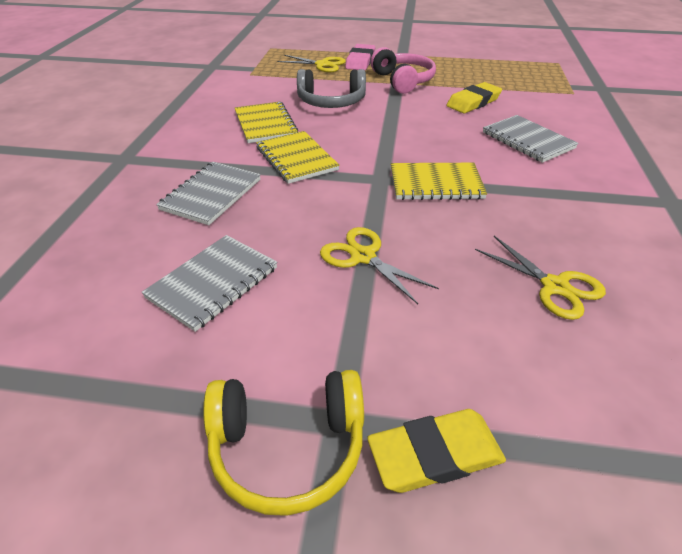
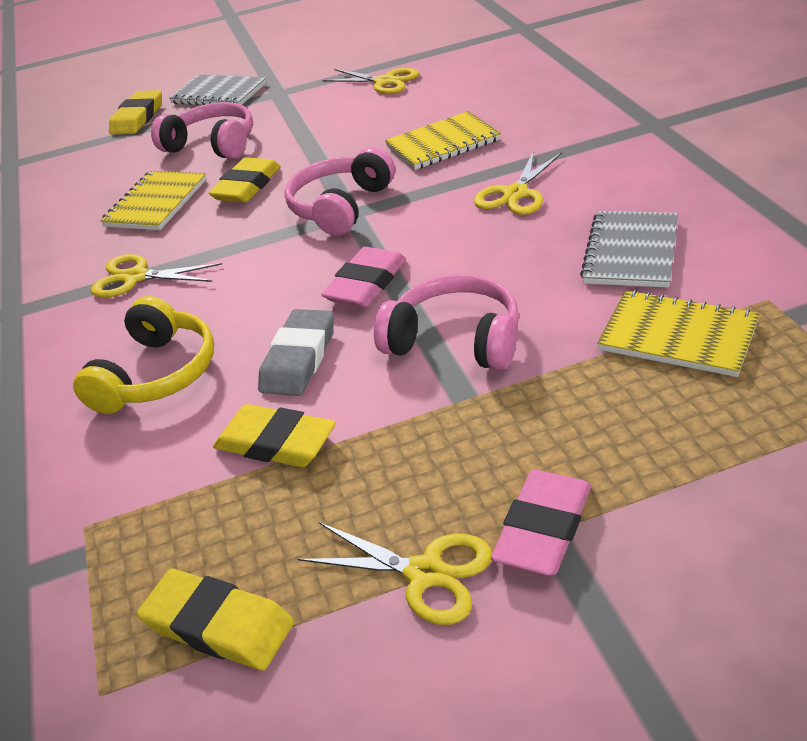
grey eraser: 0 -> 1
grey headphones: 1 -> 0
grey notebook: 3 -> 2
pink eraser: 1 -> 2
pink headphones: 1 -> 3
yellow eraser: 2 -> 4
yellow scissors: 3 -> 4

_Exercise requirements:_
Your answer should be every line above, written out exactly, with no pictures.

_Response for this exercise:_
grey eraser: 0 -> 1
grey headphones: 1 -> 0
grey notebook: 3 -> 2
pink eraser: 1 -> 2
pink headphones: 1 -> 3
yellow eraser: 2 -> 4
yellow scissors: 3 -> 4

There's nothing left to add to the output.